==== Data in this exercise

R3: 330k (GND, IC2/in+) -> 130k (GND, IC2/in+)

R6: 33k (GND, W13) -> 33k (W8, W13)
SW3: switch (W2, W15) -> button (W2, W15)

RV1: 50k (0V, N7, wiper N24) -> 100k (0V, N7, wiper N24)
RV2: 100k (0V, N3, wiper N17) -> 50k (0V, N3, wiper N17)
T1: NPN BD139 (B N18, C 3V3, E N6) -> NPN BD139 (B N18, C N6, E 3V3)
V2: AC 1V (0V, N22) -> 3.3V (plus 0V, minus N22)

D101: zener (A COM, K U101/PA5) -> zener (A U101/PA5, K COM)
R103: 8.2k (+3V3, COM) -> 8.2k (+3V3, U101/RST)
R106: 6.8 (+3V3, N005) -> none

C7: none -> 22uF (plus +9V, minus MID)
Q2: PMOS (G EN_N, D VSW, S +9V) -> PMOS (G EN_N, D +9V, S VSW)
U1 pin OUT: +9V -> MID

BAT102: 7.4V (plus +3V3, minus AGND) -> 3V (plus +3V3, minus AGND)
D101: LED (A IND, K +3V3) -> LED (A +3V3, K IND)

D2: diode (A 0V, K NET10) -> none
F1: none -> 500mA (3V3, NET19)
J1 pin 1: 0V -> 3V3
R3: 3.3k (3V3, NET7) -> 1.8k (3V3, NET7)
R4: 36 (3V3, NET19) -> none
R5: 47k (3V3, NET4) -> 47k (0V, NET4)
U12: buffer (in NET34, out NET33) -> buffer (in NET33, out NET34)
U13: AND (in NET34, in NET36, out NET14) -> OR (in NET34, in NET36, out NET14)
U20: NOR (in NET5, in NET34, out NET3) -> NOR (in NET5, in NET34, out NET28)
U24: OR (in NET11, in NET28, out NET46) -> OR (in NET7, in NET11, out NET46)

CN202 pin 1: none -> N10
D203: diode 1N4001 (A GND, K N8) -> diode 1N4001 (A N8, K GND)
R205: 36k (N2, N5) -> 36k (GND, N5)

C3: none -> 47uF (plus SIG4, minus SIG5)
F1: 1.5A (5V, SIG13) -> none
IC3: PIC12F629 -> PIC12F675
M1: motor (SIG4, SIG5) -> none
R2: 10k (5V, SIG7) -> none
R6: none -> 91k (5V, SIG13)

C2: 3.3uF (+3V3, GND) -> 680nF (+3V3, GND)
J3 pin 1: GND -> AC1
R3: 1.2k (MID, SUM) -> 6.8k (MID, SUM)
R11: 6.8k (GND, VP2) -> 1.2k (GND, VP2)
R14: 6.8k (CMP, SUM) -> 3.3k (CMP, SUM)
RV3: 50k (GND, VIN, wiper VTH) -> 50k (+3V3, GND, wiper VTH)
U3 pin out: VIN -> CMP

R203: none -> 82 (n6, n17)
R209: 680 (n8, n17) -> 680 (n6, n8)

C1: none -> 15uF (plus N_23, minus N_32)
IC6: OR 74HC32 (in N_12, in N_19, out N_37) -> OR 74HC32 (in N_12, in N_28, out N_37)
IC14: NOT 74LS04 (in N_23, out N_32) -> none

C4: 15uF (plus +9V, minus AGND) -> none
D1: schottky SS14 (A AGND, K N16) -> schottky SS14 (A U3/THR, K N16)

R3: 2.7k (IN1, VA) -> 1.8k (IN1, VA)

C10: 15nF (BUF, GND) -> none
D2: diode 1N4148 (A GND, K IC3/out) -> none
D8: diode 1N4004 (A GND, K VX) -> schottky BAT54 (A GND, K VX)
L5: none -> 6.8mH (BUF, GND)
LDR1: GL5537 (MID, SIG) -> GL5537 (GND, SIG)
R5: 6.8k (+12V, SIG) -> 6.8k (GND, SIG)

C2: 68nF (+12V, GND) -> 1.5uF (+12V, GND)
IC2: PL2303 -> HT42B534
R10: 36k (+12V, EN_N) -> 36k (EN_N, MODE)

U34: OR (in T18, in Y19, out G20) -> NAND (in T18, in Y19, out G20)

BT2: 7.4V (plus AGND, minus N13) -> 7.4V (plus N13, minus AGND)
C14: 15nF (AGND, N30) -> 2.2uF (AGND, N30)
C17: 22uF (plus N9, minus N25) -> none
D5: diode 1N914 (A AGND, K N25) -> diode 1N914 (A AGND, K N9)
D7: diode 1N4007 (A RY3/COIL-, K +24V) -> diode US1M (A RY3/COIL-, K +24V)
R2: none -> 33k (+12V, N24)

========

■ **What you will do**
Find the lines above that contain "wiper" and give their count, with nothing added.

■ **Reply**
3